__PROVIDED MATERIAL__:
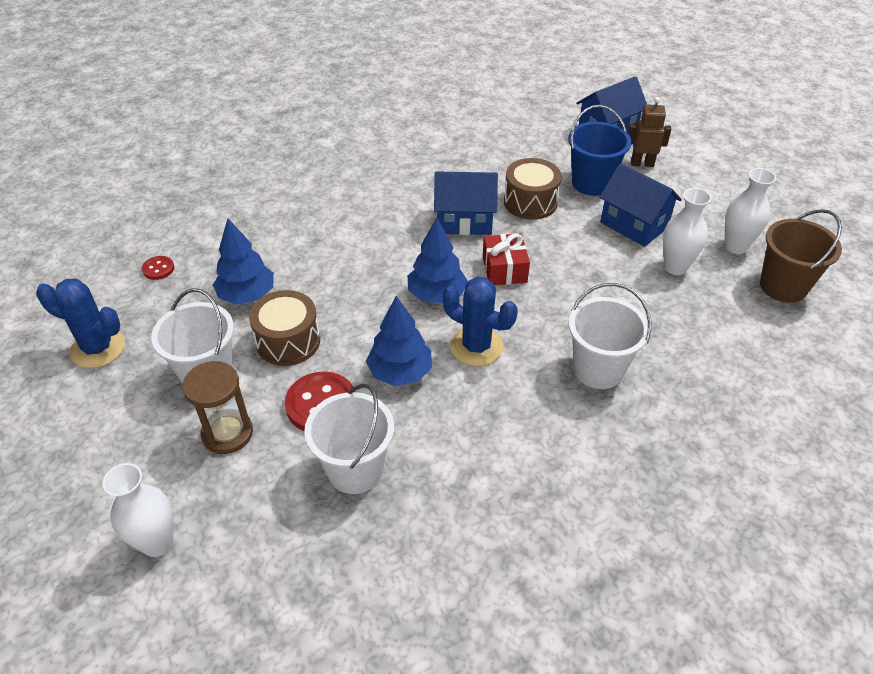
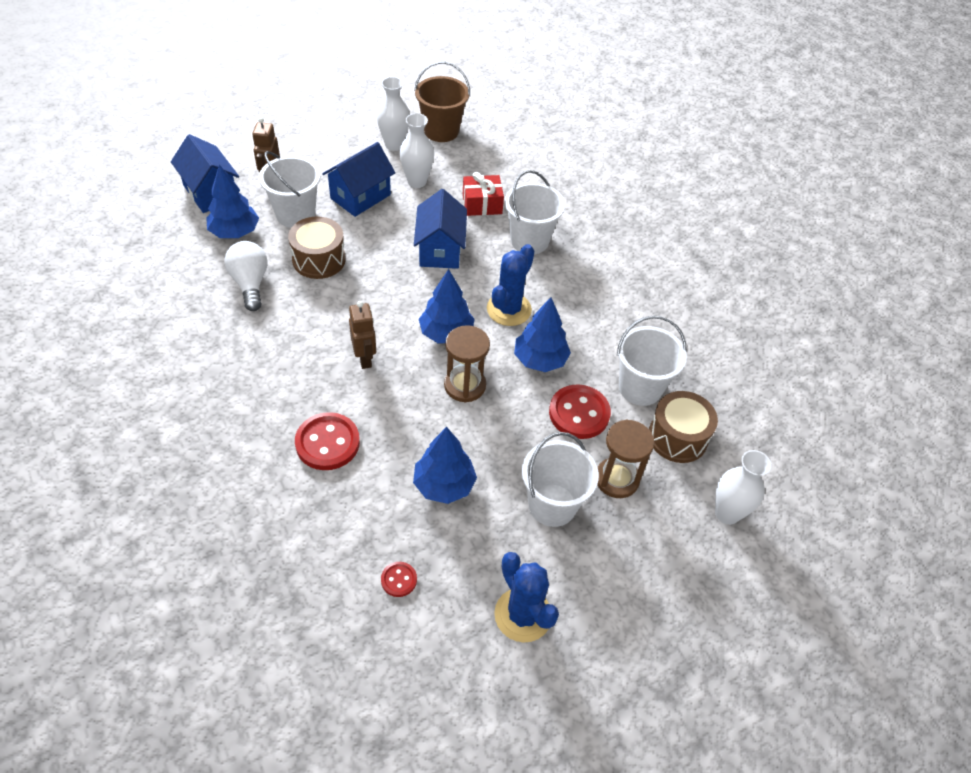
camera: 95 degrees left, 5 degrees up
blue cactus [36,278,125,368] -> blue cactus turned 45 degrees counterclockwise [494,552,559,642]
brown drum [249,290,320,366] -> brown drum moved to [649,391,718,463]
blue house [434,171,498,235] -> blue house moved to [414,189,467,269]
red gift [483,233,530,285] -> red gift moved to [463,172,504,216]
blue bucket [568,105,632,196] -> white bucket [259,151,320,228]
none -> blue tree [206,165,259,238]
none -> white light bulb [224,241,268,311]
none -> red button [295,412,360,470]
none -> brown robot [349,301,376,369]
none -> brown hourglass [444,325,490,402]

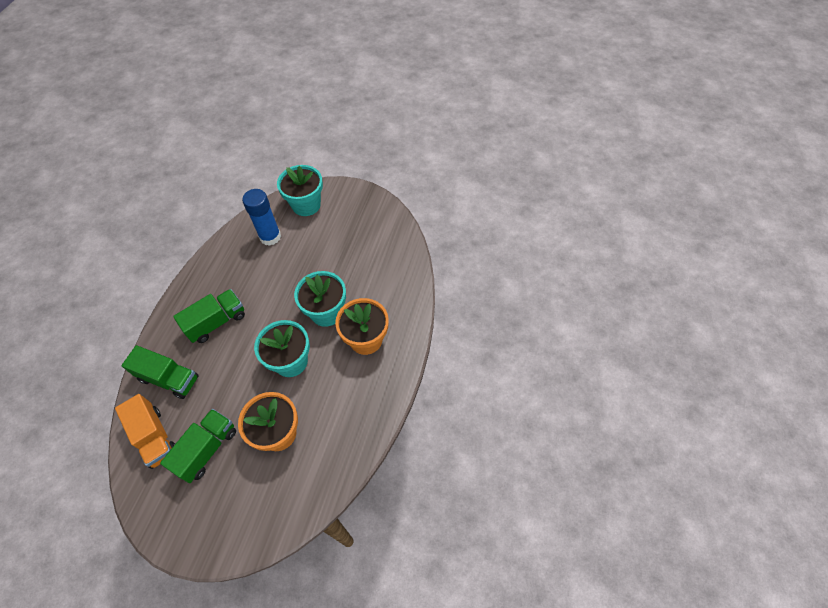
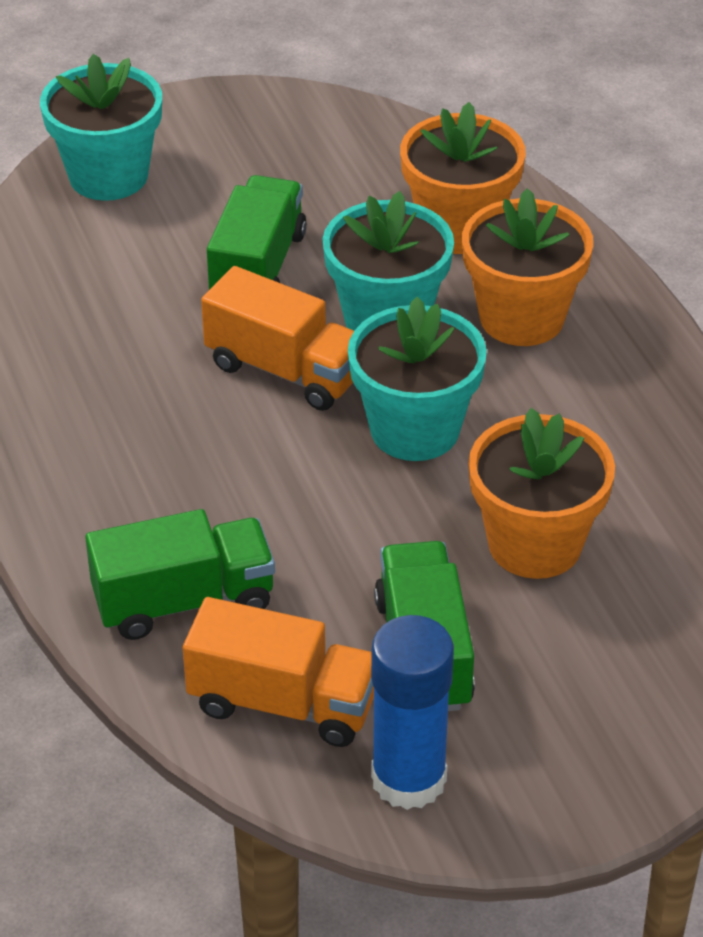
camera: 40 degrees left, 15 degrees down
green truck [173,289,245,343] -> green truck moved to [207,175,307,290]
blue glue stick [242,189,281,246] -> blue glue stick moved to [371,615,454,810]
none -> orange truck [201,266,354,411]
none -> orange flower pot [400,102,526,254]

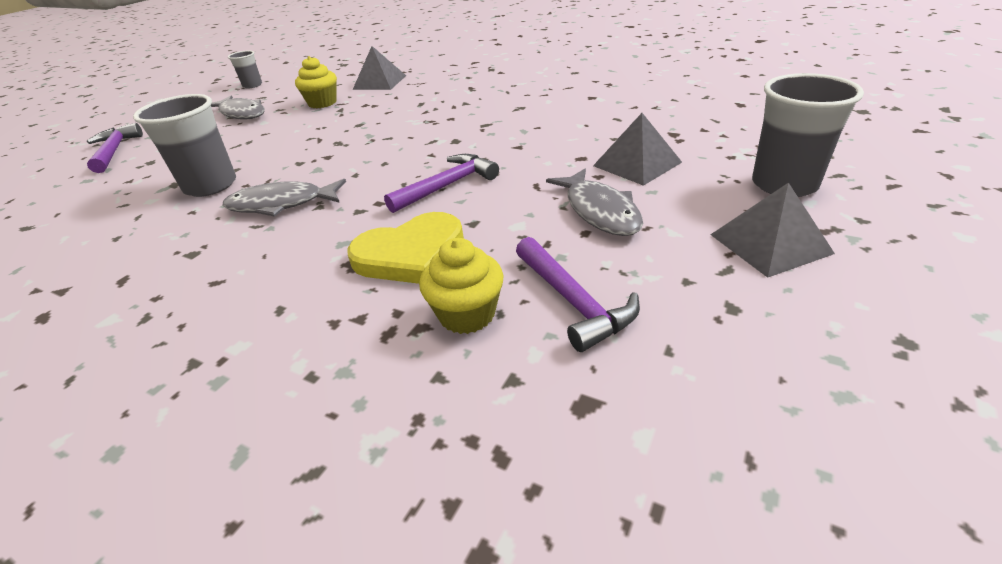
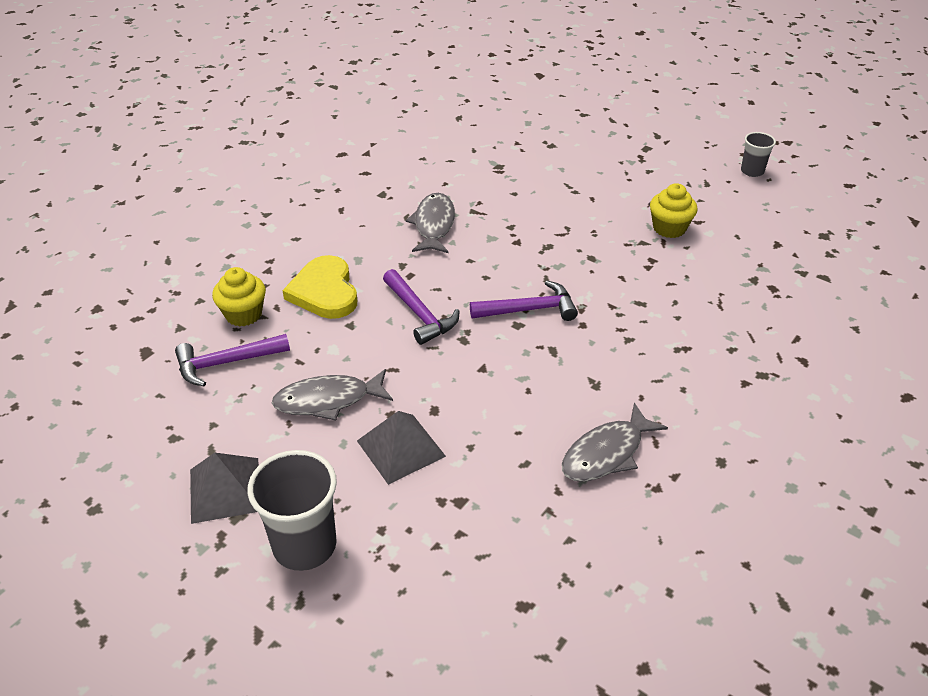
camera: 95 degrees right, 5 degrees up
purple hammer [87,123,143,173] -> purple hammer moved to [470,280,578,321]
grey cup [133,94,236,197] -> none
grey fish [211,95,265,119] -> grey fish moved to [562,403,668,482]
grey pyramid [353,46,406,90] -> none

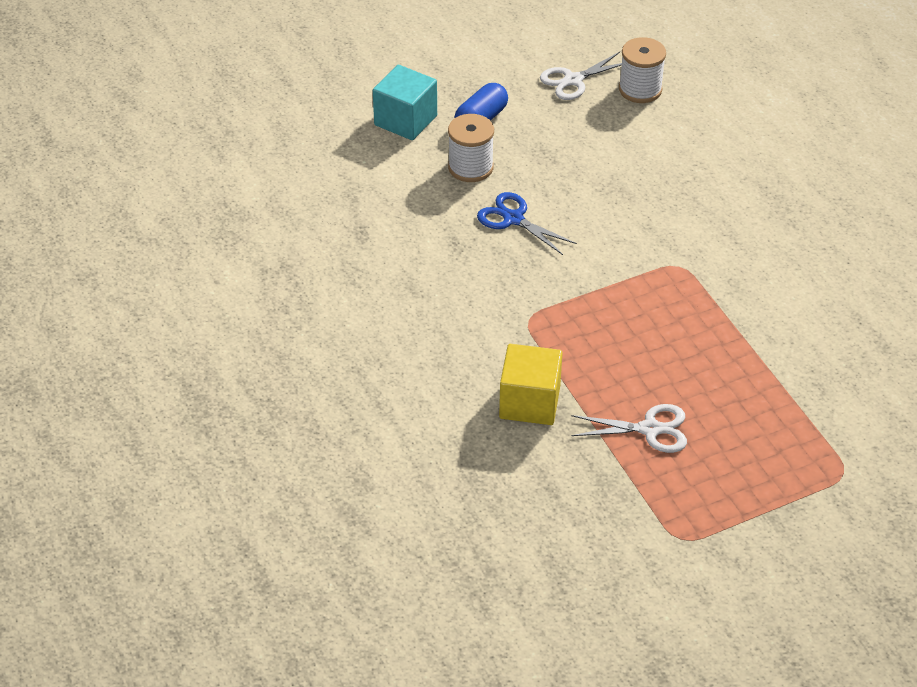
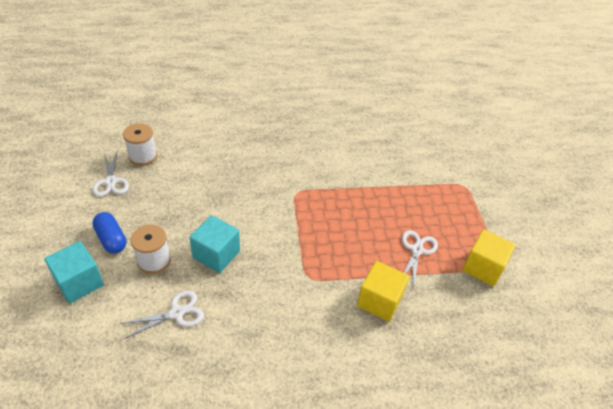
camera: 75 degrees left, 0 degrees up
blue scissors [477,192,577,255] -> turquoise cube [189,215,240,273]
none -> white scissors [120,291,204,339]
none -> yellow cube [462,229,516,286]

__WHAT IS BEING ASKED__: Beginning with the line that holds "none -> blue tree [206,165,259,238]" and ending with the last line of the material above, extract every line exactly, pictures excluded.

__WRITTEN ANSWER__:
none -> blue tree [206,165,259,238]
none -> white light bulb [224,241,268,311]
none -> red button [295,412,360,470]
none -> brown robot [349,301,376,369]
none -> brown hourglass [444,325,490,402]

camera: 40 degrees left, 15 degrees down
green truck [173,289,245,343] -> green truck moved to [207,175,307,290]
blue glue stick [242,189,281,246] -> blue glue stick moved to [371,615,454,810]
none -> orange truck [201,266,354,411]
none -> orange flower pot [400,102,526,254]

camera: 95 degrees right, 5 degrees up
purple hammer [87,123,143,173] -> purple hammer moved to [470,280,578,321]
grey cup [133,94,236,197] -> none
grey fish [211,95,265,119] -> grey fish moved to [562,403,668,482]
grey pyramid [353,46,406,90] -> none

camera: 75 degrees left, 0 degrees up
blue scissors [477,192,577,255] -> turquoise cube [189,215,240,273]
none -> white scissors [120,291,204,339]
none -> yellow cube [462,229,516,286]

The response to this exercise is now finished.